§ Instructions to follow: What the task requires is an exact printout of the listing below, pictures excluded.

┌─ Information supplied

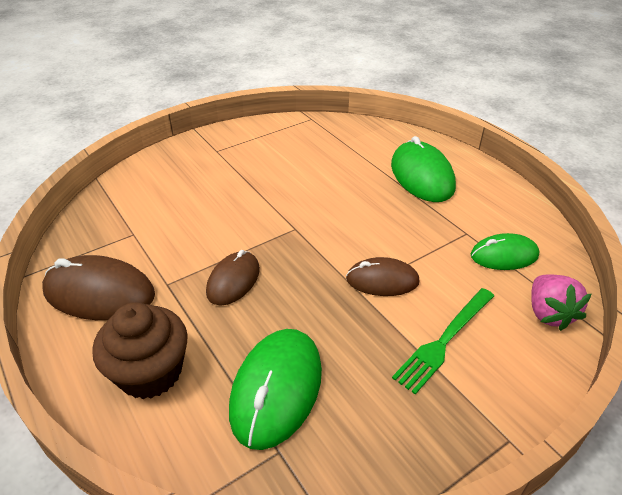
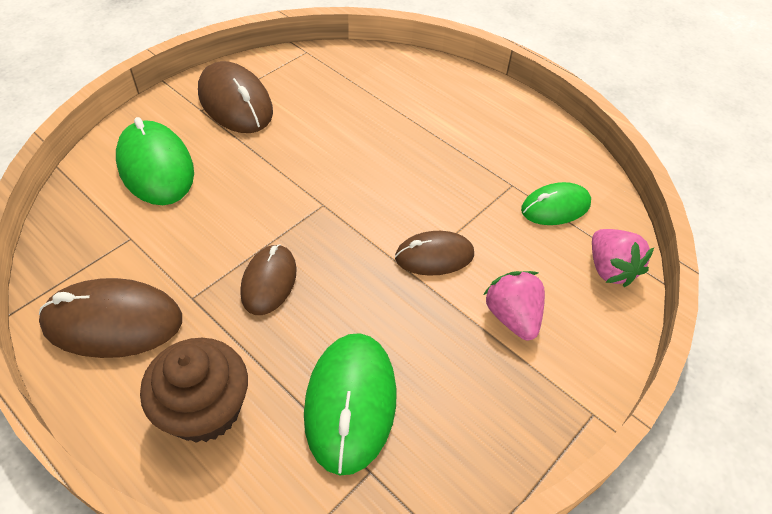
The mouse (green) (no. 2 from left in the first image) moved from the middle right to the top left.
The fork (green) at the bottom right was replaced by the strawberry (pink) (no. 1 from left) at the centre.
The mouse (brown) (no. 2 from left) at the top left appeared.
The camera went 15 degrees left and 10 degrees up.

└─

§ Exercise output:
The mouse (green) (no. 2 from left in the first image) moved from the middle right to the top left.
The fork (green) at the bottom right was replaced by the strawberry (pink) (no. 1 from left) at the centre.
The mouse (brown) (no. 2 from left) at the top left appeared.
The camera went 15 degrees left and 10 degrees up.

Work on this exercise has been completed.